Material for this task below:

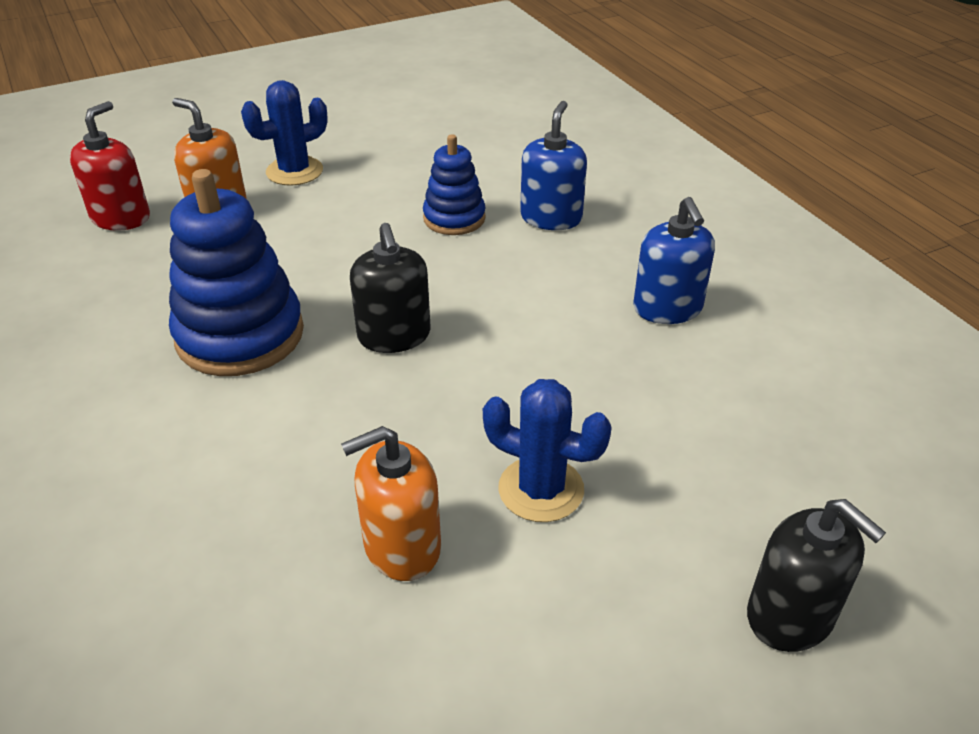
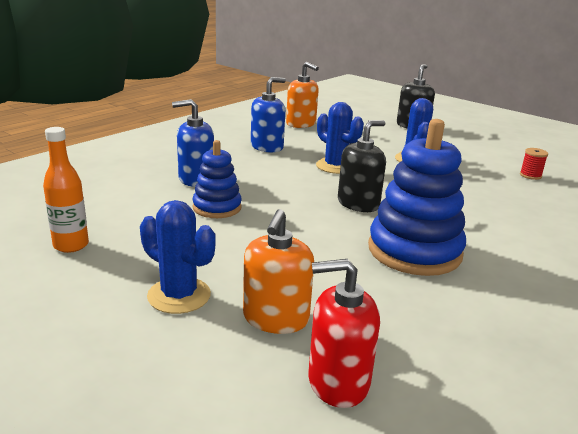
camera: 115 degrees left, 15 degrees down
(365, 673) = (530, 175): none -> red spool
(402, 546) = (477, 178): orange soap dispenser -> orange soap dispenser (301, 124)
(422, 132) = (71, 245): none -> orange bottle
(547, 361) = (335, 166): none -> blue cactus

End of Material for this task.

§ **Aim of the exercise**: Whenever the word "orange" shows up in a line of the entries above, copy that line.

§ **The answer**:
(402, 546) = (477, 178): orange soap dispenser -> orange soap dispenser (301, 124)
(422, 132) = (71, 245): none -> orange bottle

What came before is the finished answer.